# [PROBLEM TO SOLVE]
Write an exact copy of the entries below that leaves out all pictures.

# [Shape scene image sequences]

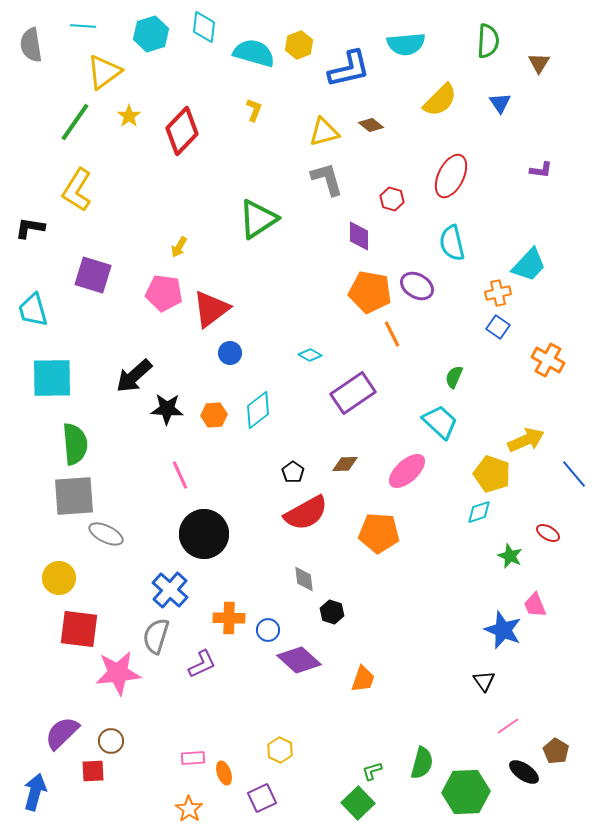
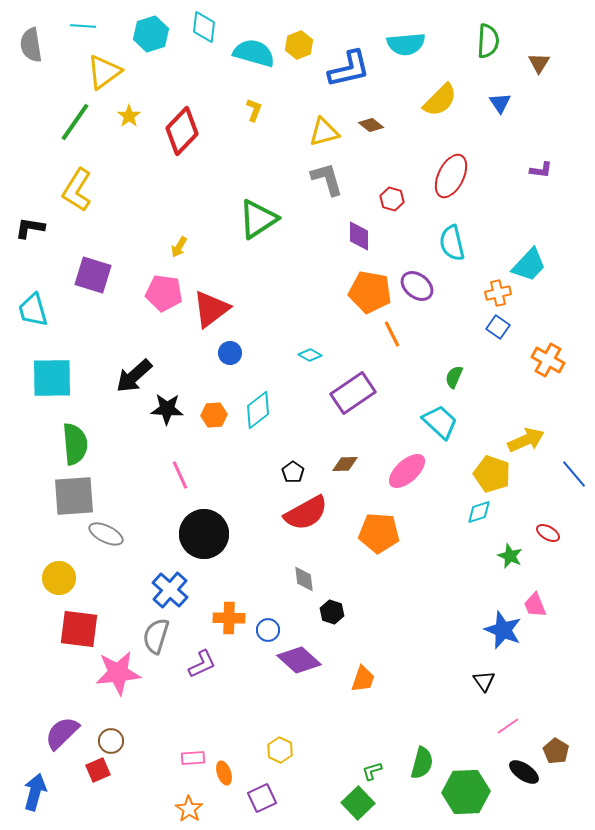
purple ellipse at (417, 286): rotated 8 degrees clockwise
red square at (93, 771): moved 5 px right, 1 px up; rotated 20 degrees counterclockwise
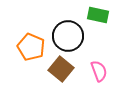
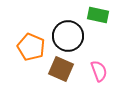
brown square: rotated 15 degrees counterclockwise
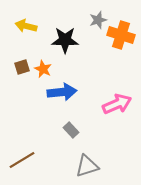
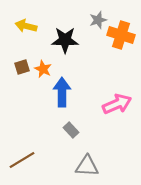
blue arrow: rotated 84 degrees counterclockwise
gray triangle: rotated 20 degrees clockwise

# [TASK SOLUTION]
purple ellipse at (417, 286): rotated 8 degrees clockwise
red square at (93, 771): moved 5 px right, 1 px up; rotated 20 degrees counterclockwise
brown square: rotated 15 degrees counterclockwise
blue arrow: rotated 84 degrees counterclockwise
gray triangle: rotated 20 degrees clockwise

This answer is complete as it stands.